Data listing

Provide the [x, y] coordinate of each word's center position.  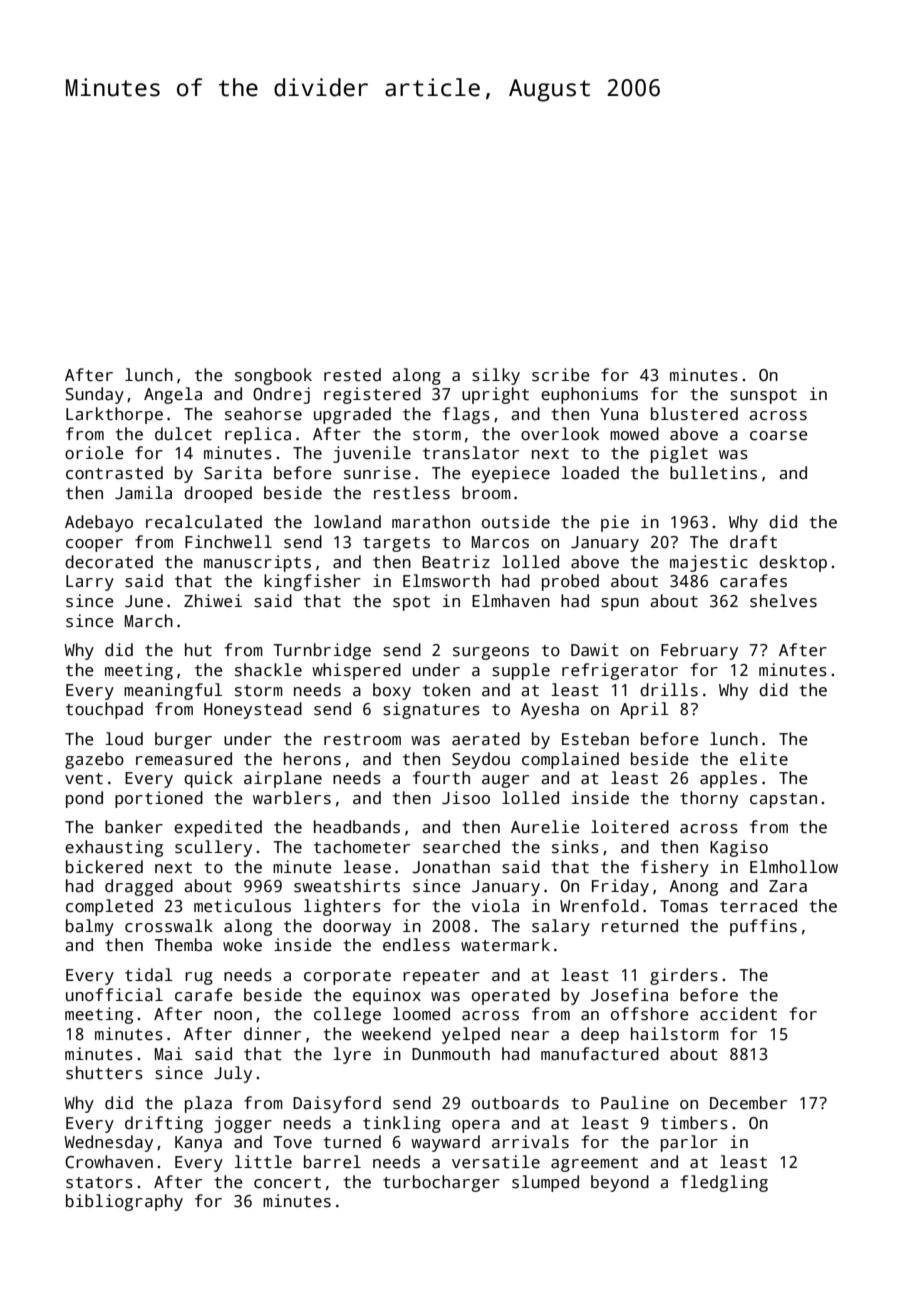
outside [516, 522]
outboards [515, 1103]
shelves [783, 601]
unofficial [114, 995]
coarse [778, 436]
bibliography [124, 1202]
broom [486, 493]
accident [738, 1014]
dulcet [183, 434]
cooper [94, 545]
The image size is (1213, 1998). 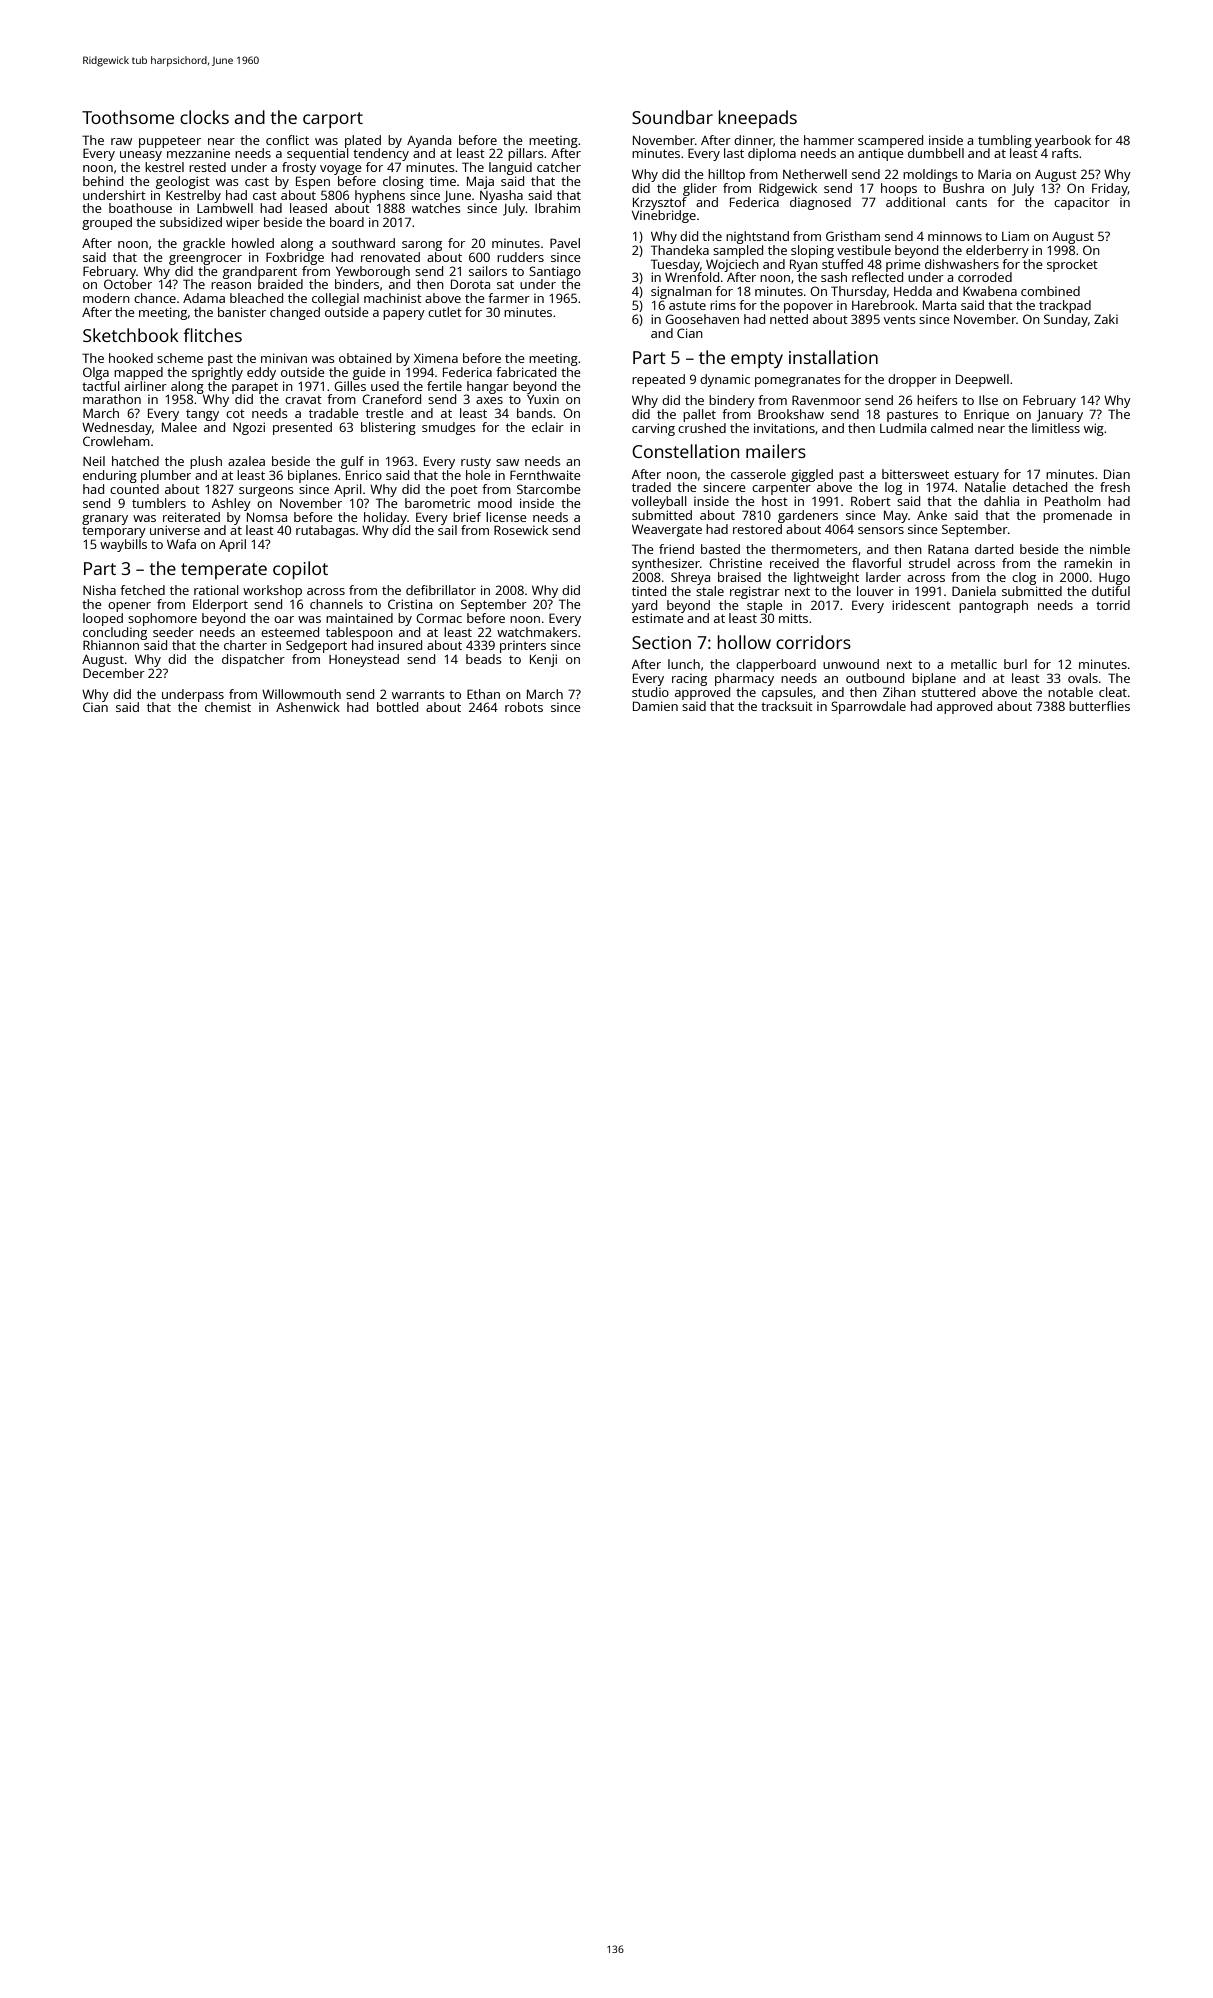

Your goal
Render the stretch from the line containing "coarse [778, 436]" through the end of the rows as a Markdown table with the columns Index and Text. Number each line, skip any blank lines, and omit the pictures.

Task response
| Index | Text |
|---|---|
| 1 | coarse [778, 436] |
| 2 | bibliography [124, 1202] |
| 3 | broom [486, 493] |
| 4 | accident [738, 1014] |
| 5 | dulcet [183, 434] |
| 6 | cooper [94, 545] |
| 7 | The image size is (1213, 1998).  |